**Assignment**:
Could the records below be restated word for word, without a single picture?

++++++++++++++++++++

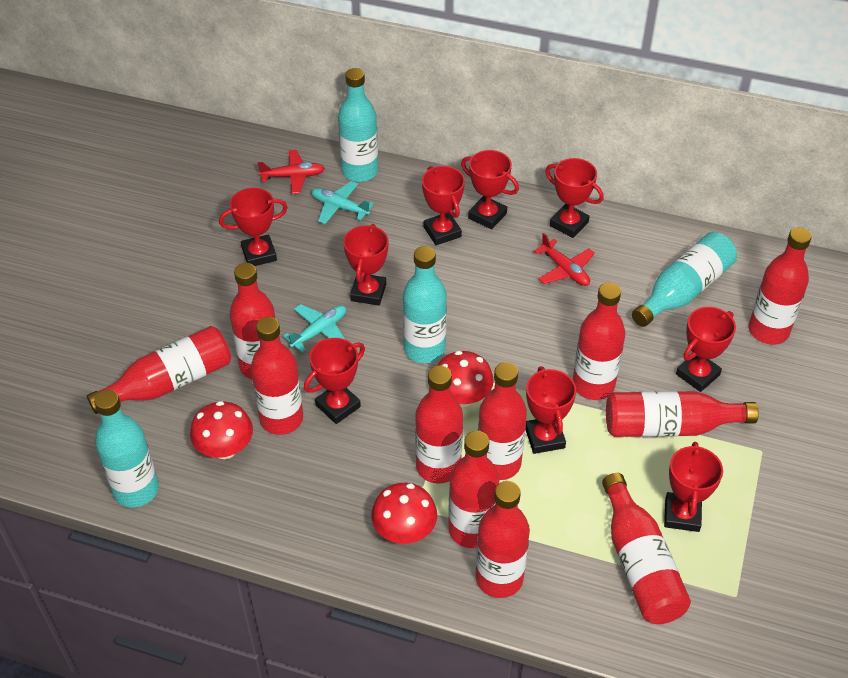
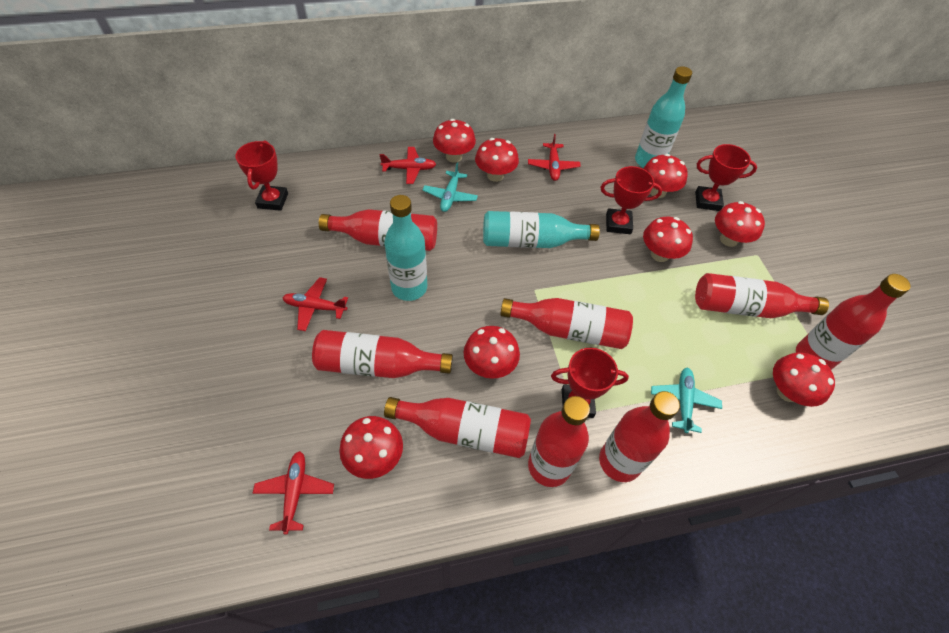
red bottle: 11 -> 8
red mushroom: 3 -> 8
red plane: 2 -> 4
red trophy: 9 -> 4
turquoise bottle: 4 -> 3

++++++++++++++++++++

**Exercise result**:
red bottle: 11 -> 8
red mushroom: 3 -> 8
red plane: 2 -> 4
red trophy: 9 -> 4
turquoise bottle: 4 -> 3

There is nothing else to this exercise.